"""

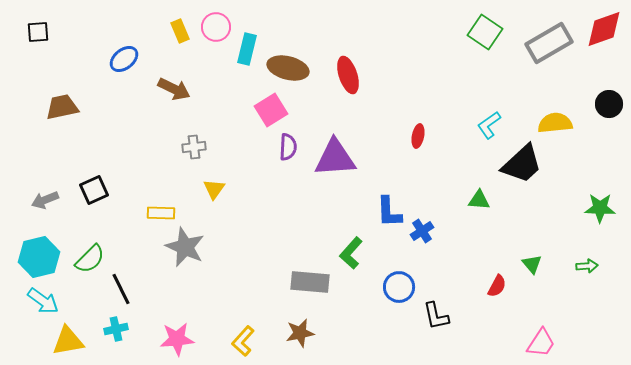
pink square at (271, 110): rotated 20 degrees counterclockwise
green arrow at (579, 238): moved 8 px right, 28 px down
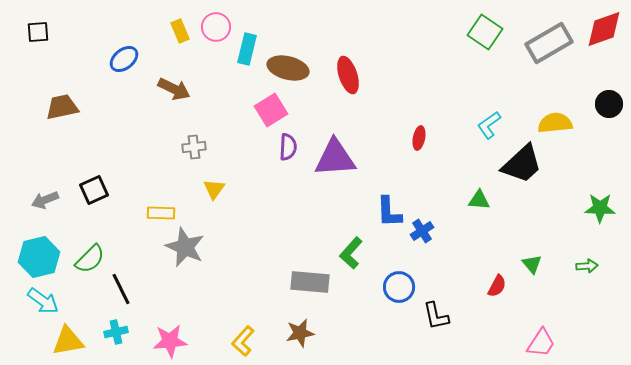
red ellipse at (418, 136): moved 1 px right, 2 px down
cyan cross at (116, 329): moved 3 px down
pink star at (177, 339): moved 7 px left, 2 px down
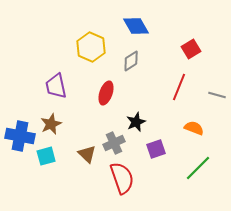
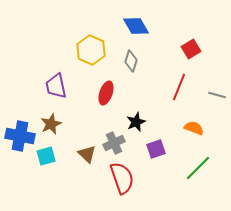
yellow hexagon: moved 3 px down
gray diamond: rotated 40 degrees counterclockwise
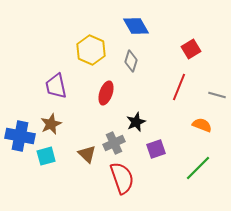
orange semicircle: moved 8 px right, 3 px up
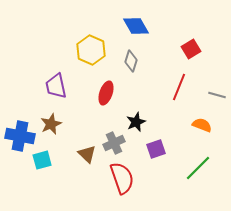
cyan square: moved 4 px left, 4 px down
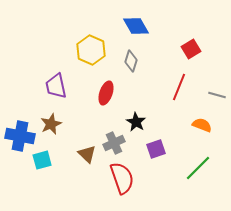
black star: rotated 18 degrees counterclockwise
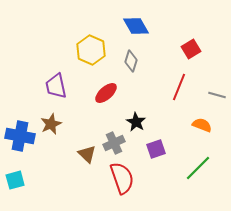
red ellipse: rotated 30 degrees clockwise
cyan square: moved 27 px left, 20 px down
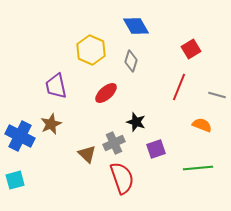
black star: rotated 12 degrees counterclockwise
blue cross: rotated 16 degrees clockwise
green line: rotated 40 degrees clockwise
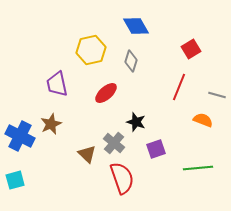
yellow hexagon: rotated 24 degrees clockwise
purple trapezoid: moved 1 px right, 2 px up
orange semicircle: moved 1 px right, 5 px up
gray cross: rotated 25 degrees counterclockwise
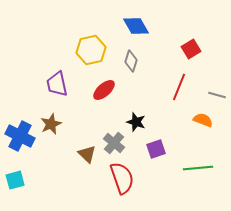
red ellipse: moved 2 px left, 3 px up
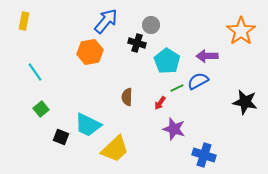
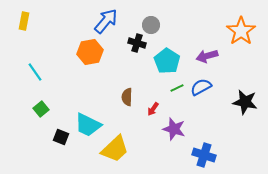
purple arrow: rotated 15 degrees counterclockwise
blue semicircle: moved 3 px right, 6 px down
red arrow: moved 7 px left, 6 px down
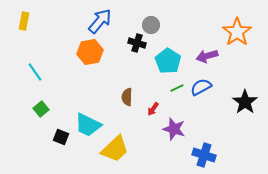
blue arrow: moved 6 px left
orange star: moved 4 px left, 1 px down
cyan pentagon: moved 1 px right
black star: rotated 25 degrees clockwise
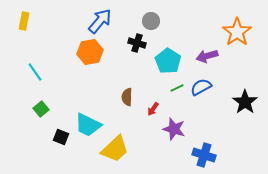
gray circle: moved 4 px up
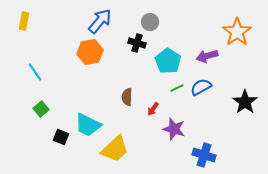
gray circle: moved 1 px left, 1 px down
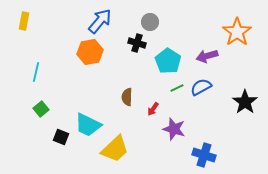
cyan line: moved 1 px right; rotated 48 degrees clockwise
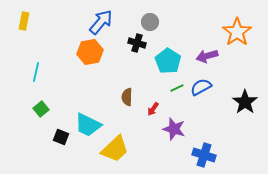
blue arrow: moved 1 px right, 1 px down
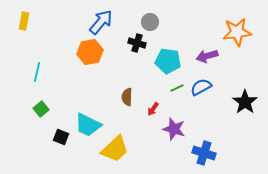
orange star: rotated 28 degrees clockwise
cyan pentagon: rotated 25 degrees counterclockwise
cyan line: moved 1 px right
blue cross: moved 2 px up
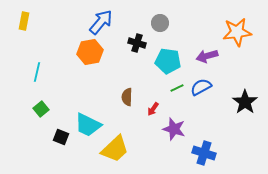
gray circle: moved 10 px right, 1 px down
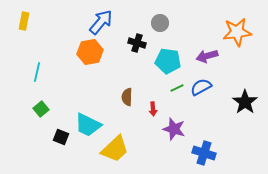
red arrow: rotated 40 degrees counterclockwise
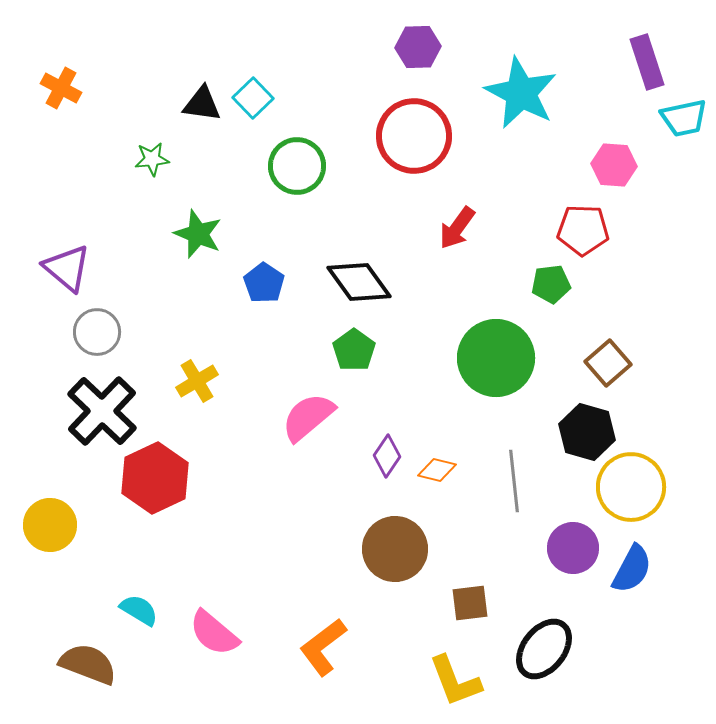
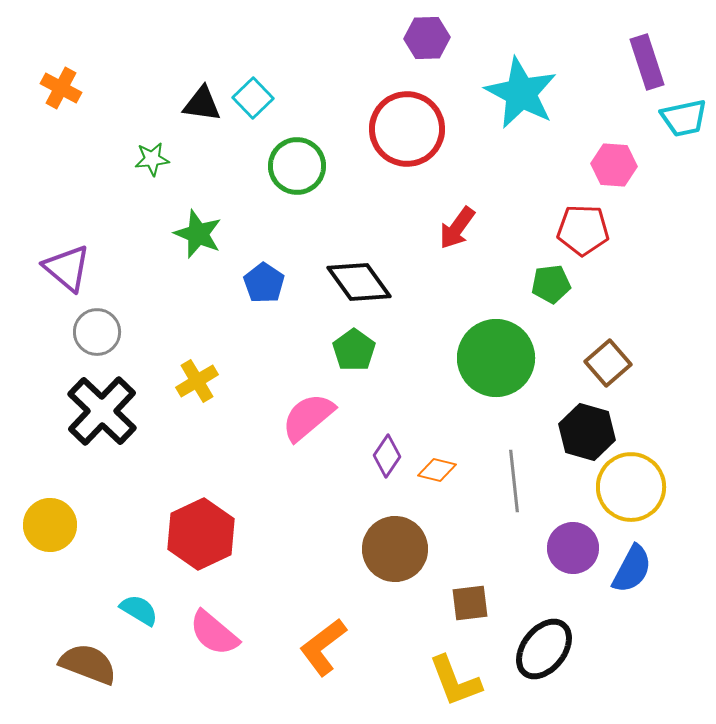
purple hexagon at (418, 47): moved 9 px right, 9 px up
red circle at (414, 136): moved 7 px left, 7 px up
red hexagon at (155, 478): moved 46 px right, 56 px down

"""

[Prompt] Copy every line of the listing above word for word, leaving out the picture markers.

[Task result]
pink square at (271, 110): rotated 20 degrees counterclockwise
green arrow at (579, 238): moved 8 px right, 28 px down
red ellipse at (418, 136): moved 1 px right, 2 px down
cyan cross at (116, 329): moved 3 px down
pink star at (177, 339): moved 7 px left, 2 px down
yellow hexagon: moved 3 px down
gray diamond: rotated 40 degrees counterclockwise
orange semicircle: moved 8 px right, 3 px up
cyan square: moved 4 px left, 4 px down
black star: rotated 18 degrees counterclockwise
red ellipse: rotated 30 degrees clockwise
cyan square: moved 27 px left, 20 px down
black star: rotated 12 degrees counterclockwise
blue cross: rotated 16 degrees clockwise
green line: rotated 40 degrees clockwise
yellow hexagon: rotated 24 degrees clockwise
purple trapezoid: moved 1 px right, 2 px up
orange semicircle: moved 1 px right, 5 px up
gray cross: rotated 25 degrees counterclockwise
red ellipse: moved 2 px left, 3 px up
purple arrow: rotated 15 degrees counterclockwise
blue semicircle: moved 3 px right, 6 px down
red arrow: moved 7 px left, 6 px down
blue arrow: moved 6 px left
orange star: moved 4 px left, 1 px down
cyan pentagon: moved 1 px right
black star: rotated 25 degrees clockwise
gray circle: moved 4 px up
gray circle: moved 1 px left, 1 px down
cyan line: moved 1 px right; rotated 48 degrees clockwise
blue arrow: moved 1 px right, 1 px down
orange star: rotated 28 degrees clockwise
cyan pentagon: rotated 25 degrees counterclockwise
cyan line: moved 1 px right
blue cross: moved 2 px up
gray circle: moved 10 px right, 1 px down
red arrow: rotated 40 degrees counterclockwise
purple hexagon at (418, 47): moved 9 px right, 9 px up
red circle at (414, 136): moved 7 px left, 7 px up
red hexagon at (155, 478): moved 46 px right, 56 px down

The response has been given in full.